Object state change records:
********************
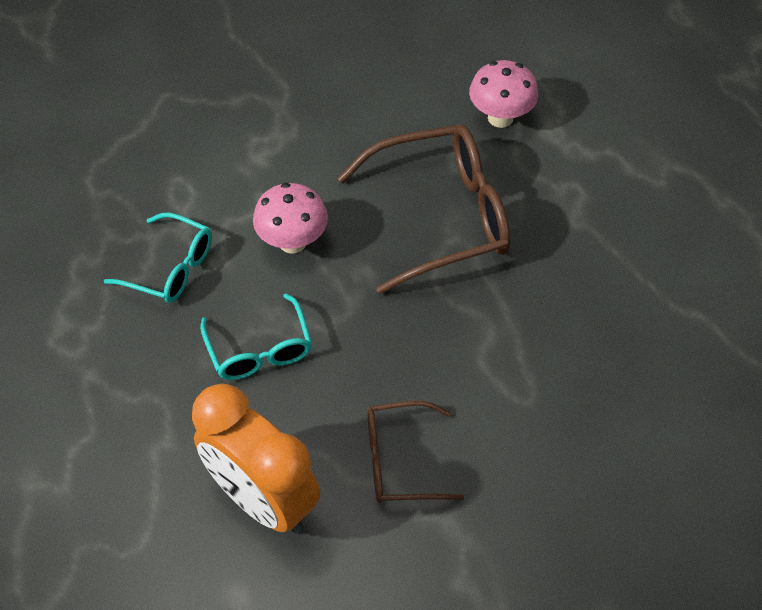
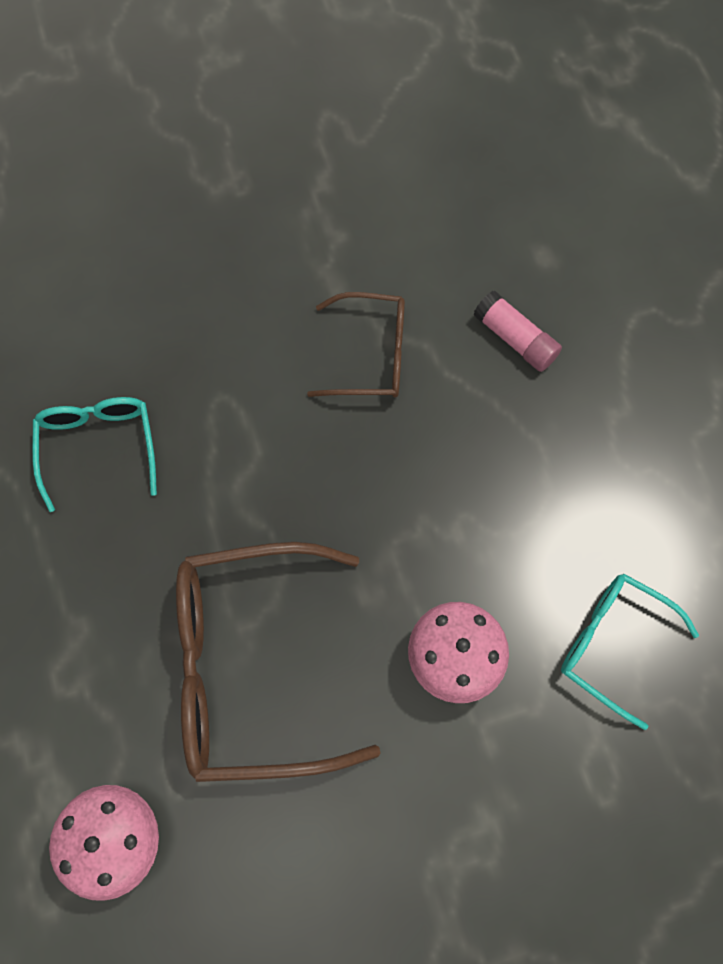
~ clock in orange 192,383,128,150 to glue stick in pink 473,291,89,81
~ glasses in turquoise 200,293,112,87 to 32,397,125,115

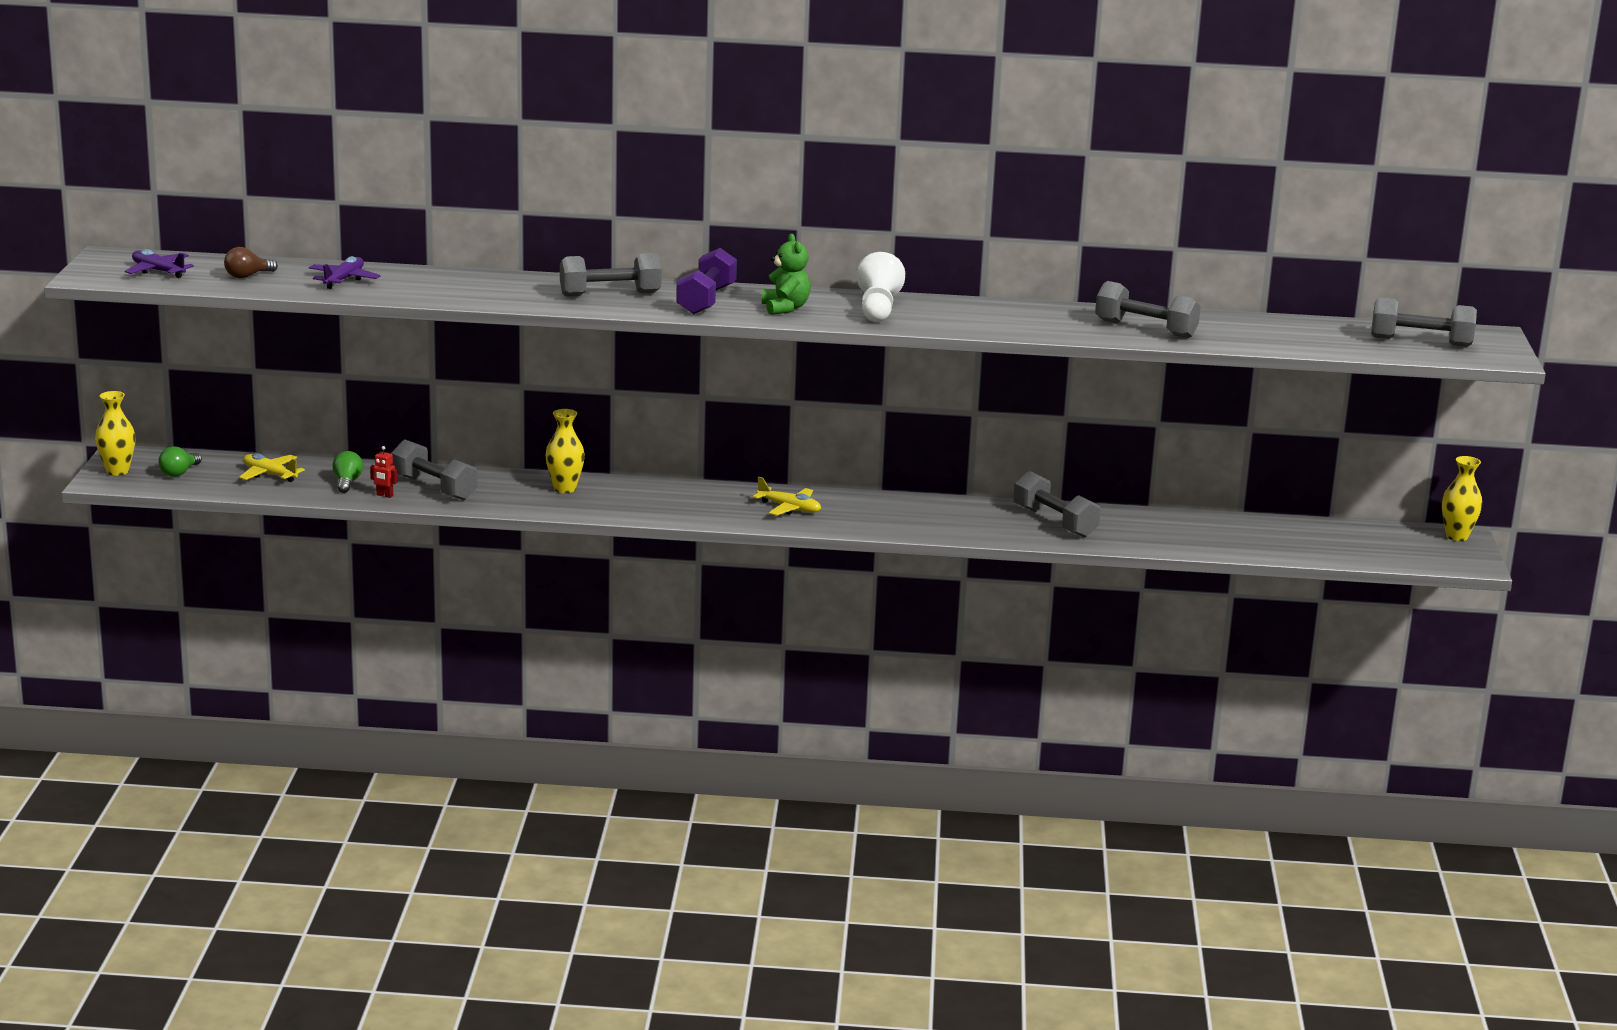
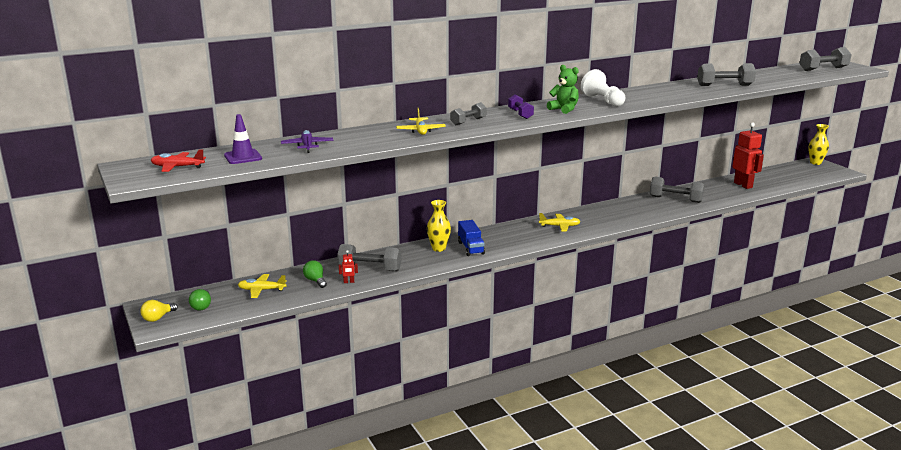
~ vase in yellow 95,391,41,85 to light bulb in yellow 140,300,38,22
~ plane in purple 125,249,69,29 to plane in red 151,149,55,23
~ light bulb in brown 224,247,54,31 to traffic cone in purple 224,114,38,50
~ dumbbell in grey 560,253,102,44 = 450,102,36,23 x0.64
~ dumbbell in purple 676,248,61,67 = 508,94,26,25 x0.64
+ plane in yellow 396,108,50,27
+ truck in blue 458,220,27,36
+ robot in red 732,122,32,67

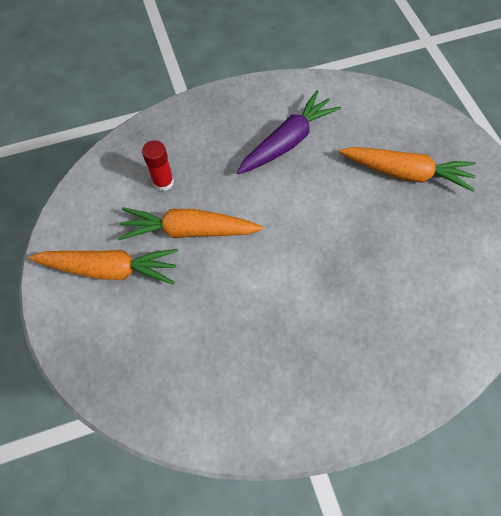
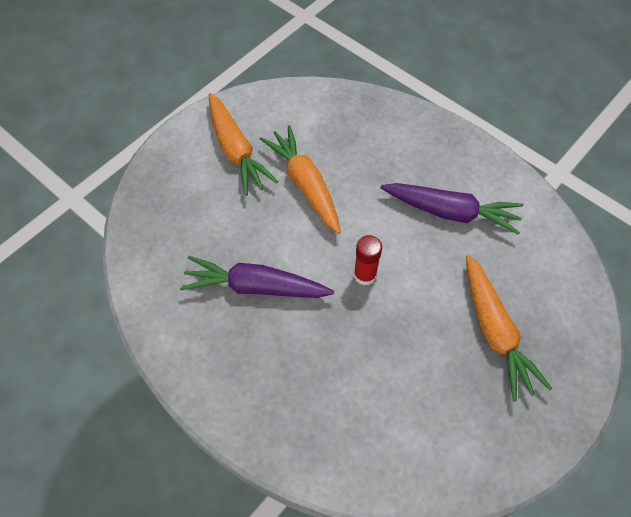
~ glue stick in red 142,140,32,51 to 354,235,28,50
+ carrot in purple 180,256,154,42

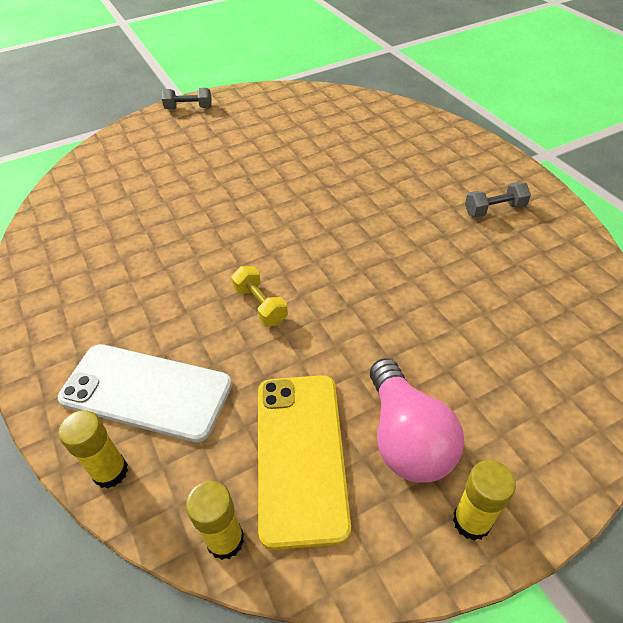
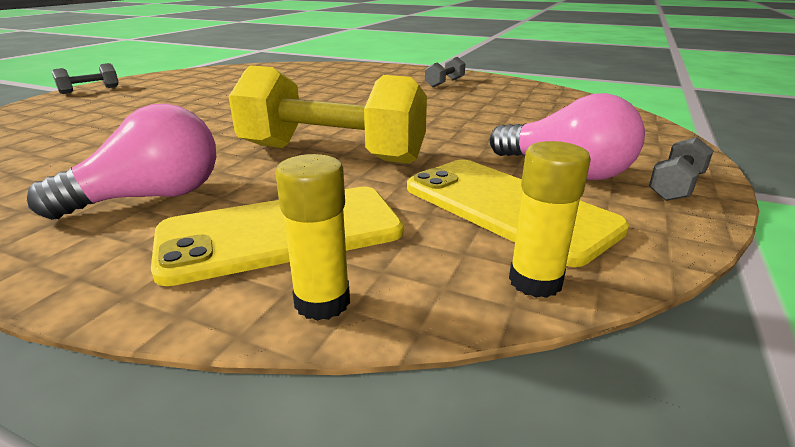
~ phone in white 58,344,174,98 to phone in yellow 151,187,253,99
~ dumbbell in yellow 231,266,57,60 = 229,65,198,99 x2.31
~ glue stick in yellow 453,460,63,80 to dumbbell in grey 649,137,65,64
+ light bulb in pink 27,104,189,116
********************
- _Problem statement_
Retype only the lines from the one with "200,293,112,87 to 32,397,125,115" through the final line of the entries, please, and keep the pictures out.

- _Exercise answer_
~ glasses in turquoise 200,293,112,87 to 32,397,125,115

~ vase in yellow 95,391,41,85 to light bulb in yellow 140,300,38,22
~ plane in purple 125,249,69,29 to plane in red 151,149,55,23
~ light bulb in brown 224,247,54,31 to traffic cone in purple 224,114,38,50
~ dumbbell in grey 560,253,102,44 = 450,102,36,23 x0.64
~ dumbbell in purple 676,248,61,67 = 508,94,26,25 x0.64
+ plane in yellow 396,108,50,27
+ truck in blue 458,220,27,36
+ robot in red 732,122,32,67

~ glue stick in red 142,140,32,51 to 354,235,28,50
+ carrot in purple 180,256,154,42

~ phone in white 58,344,174,98 to phone in yellow 151,187,253,99
~ dumbbell in yellow 231,266,57,60 = 229,65,198,99 x2.31
~ glue stick in yellow 453,460,63,80 to dumbbell in grey 649,137,65,64
+ light bulb in pink 27,104,189,116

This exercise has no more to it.